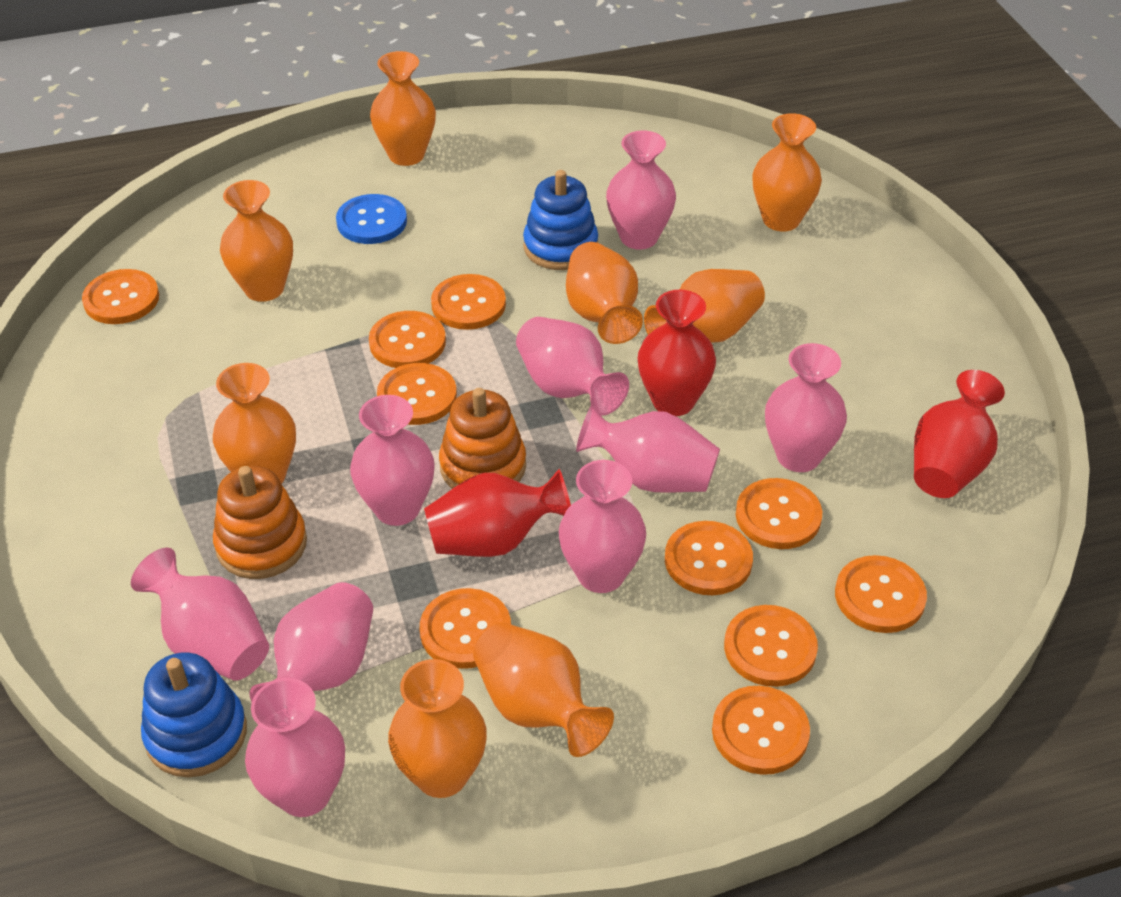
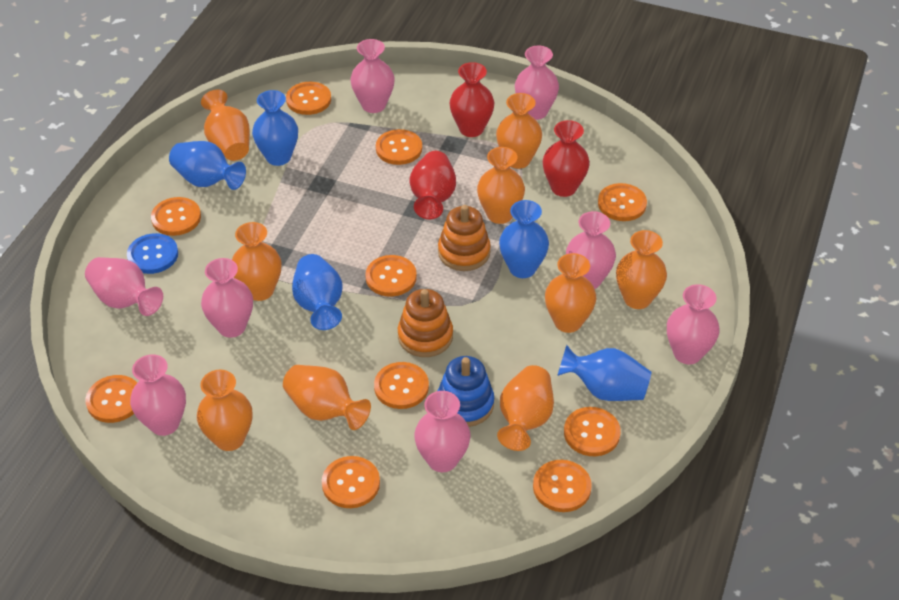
blue stacking toy: 2 -> 1
blue vase: 0 -> 5
orange vase: 8 -> 9
pink vase: 9 -> 8

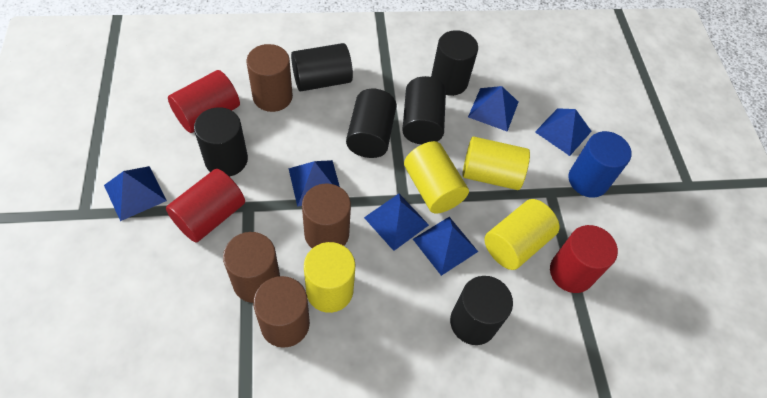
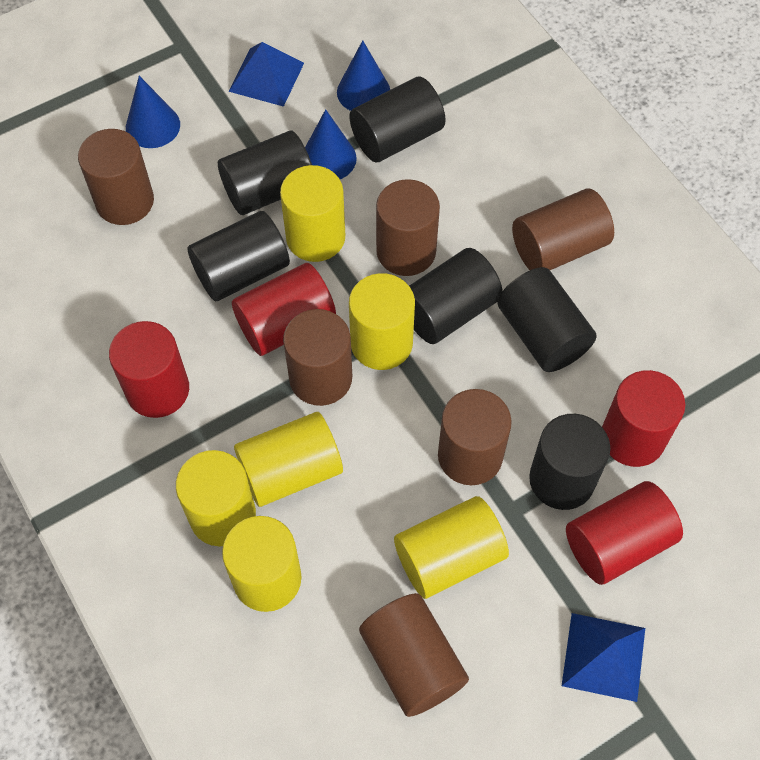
blue cone: 0 -> 3
blue cylinder: 1 -> 0
blue pyramid: 6 -> 2
brown cylinder: 4 -> 6
red cylinder: 3 -> 4
yellow cylinder: 4 -> 6

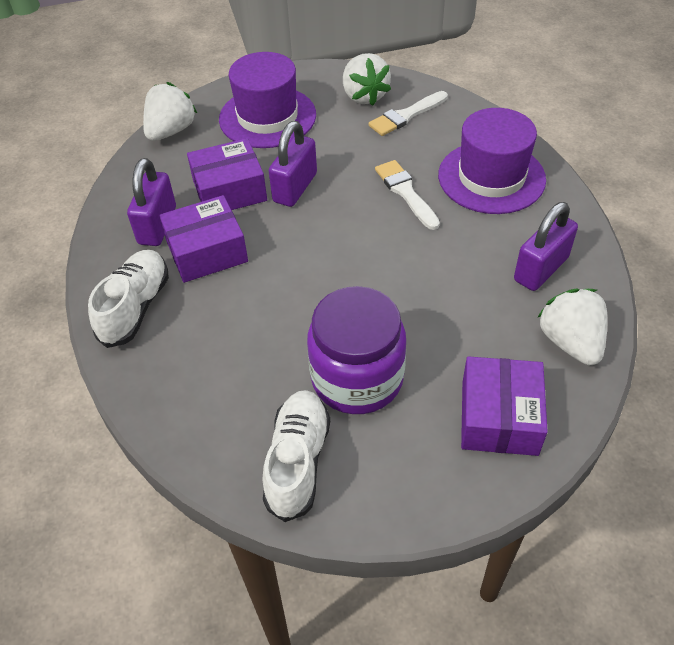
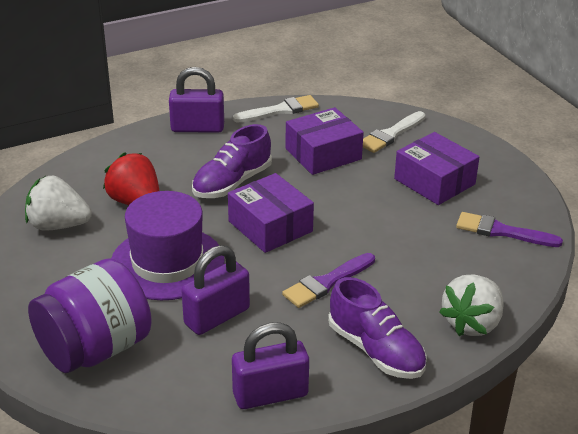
purple brush: 0 -> 2
purple hat: 2 -> 1
purple shoe: 0 -> 2
red strawberry: 0 -> 1
white shoe: 2 -> 0
white strawberry: 3 -> 2

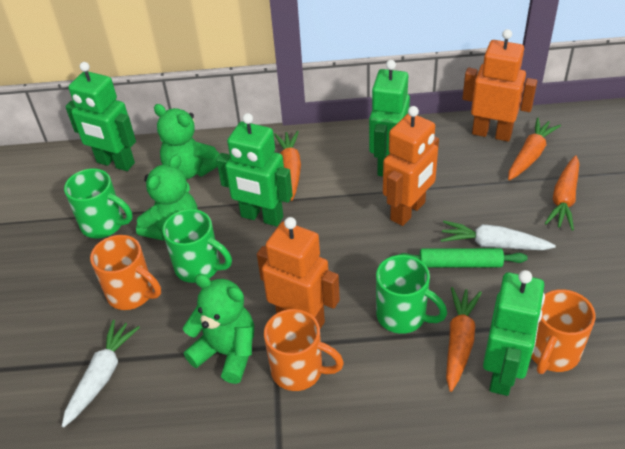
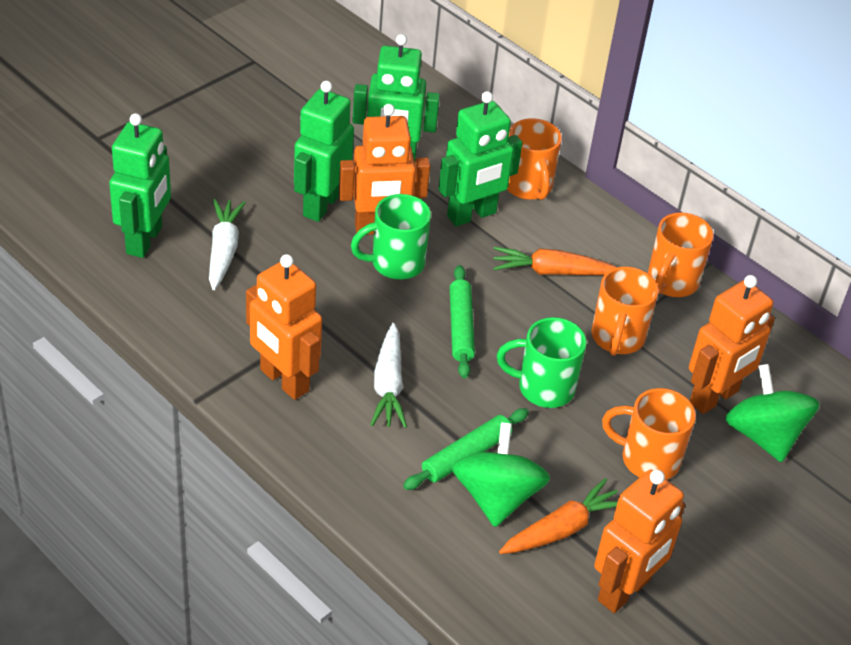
green mug: 3 -> 2
green rolling pin: 1 -> 2
green spinning top: 0 -> 2
green teddy bear: 3 -> 0
orange carrot: 4 -> 2
orange mug: 3 -> 4
orange robot: 3 -> 4

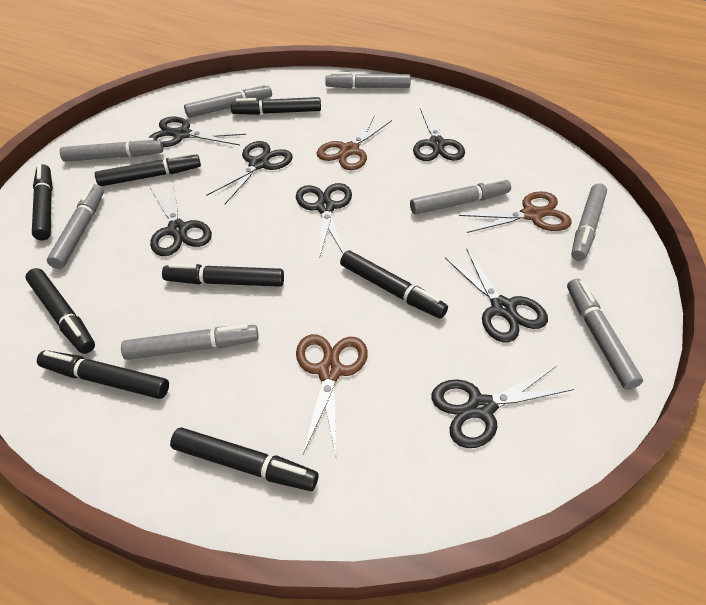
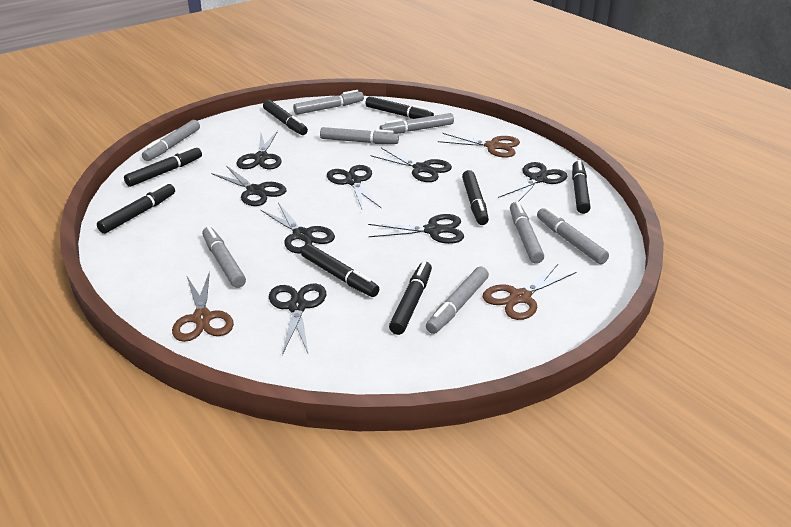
black scissors: 7 -> 8

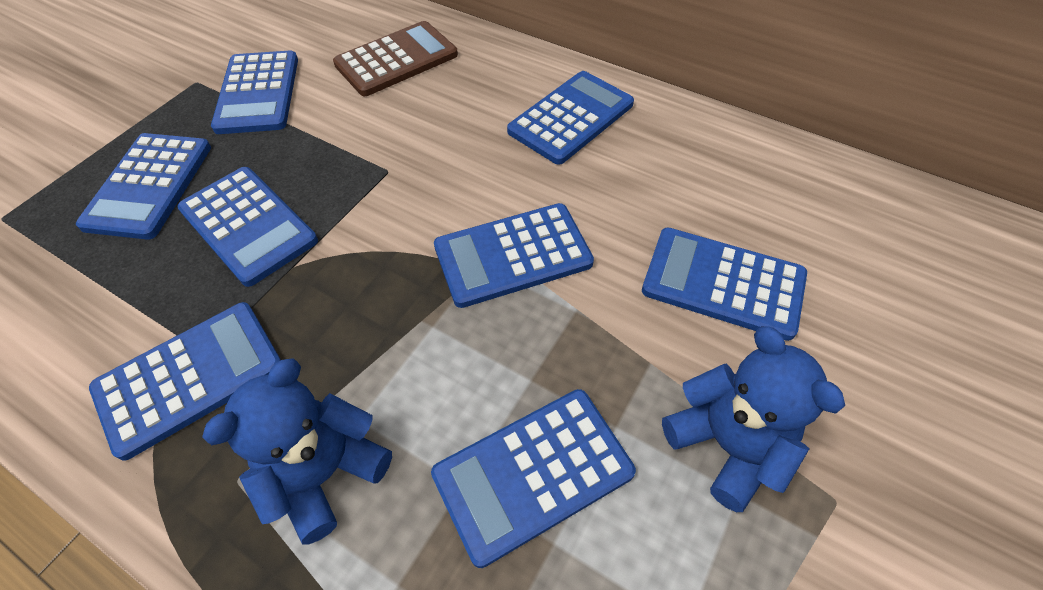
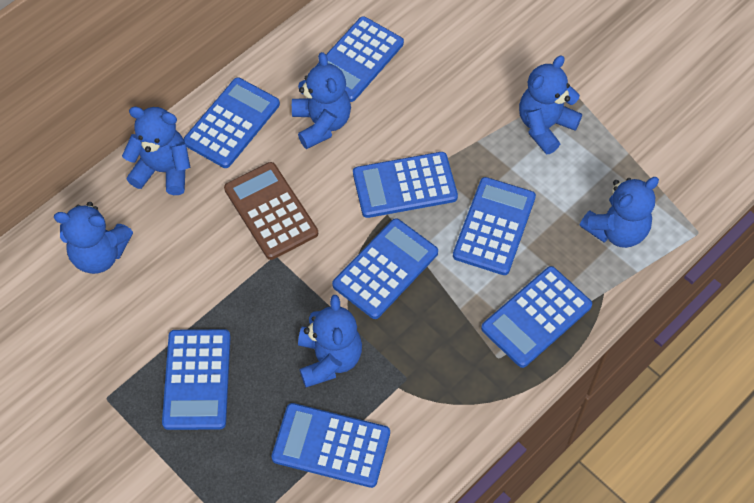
blue teddy bear: 2 -> 6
---+---
Set down the material once more, exactly, with the pictures omitted.

== TASK ANSWER ==
blue stacking toy: 2 -> 1
blue vase: 0 -> 5
orange vase: 8 -> 9
pink vase: 9 -> 8

blue cone: 0 -> 3
blue cylinder: 1 -> 0
blue pyramid: 6 -> 2
brown cylinder: 4 -> 6
red cylinder: 3 -> 4
yellow cylinder: 4 -> 6

purple brush: 0 -> 2
purple hat: 2 -> 1
purple shoe: 0 -> 2
red strawberry: 0 -> 1
white shoe: 2 -> 0
white strawberry: 3 -> 2

green mug: 3 -> 2
green rolling pin: 1 -> 2
green spinning top: 0 -> 2
green teddy bear: 3 -> 0
orange carrot: 4 -> 2
orange mug: 3 -> 4
orange robot: 3 -> 4

black scissors: 7 -> 8

blue teddy bear: 2 -> 6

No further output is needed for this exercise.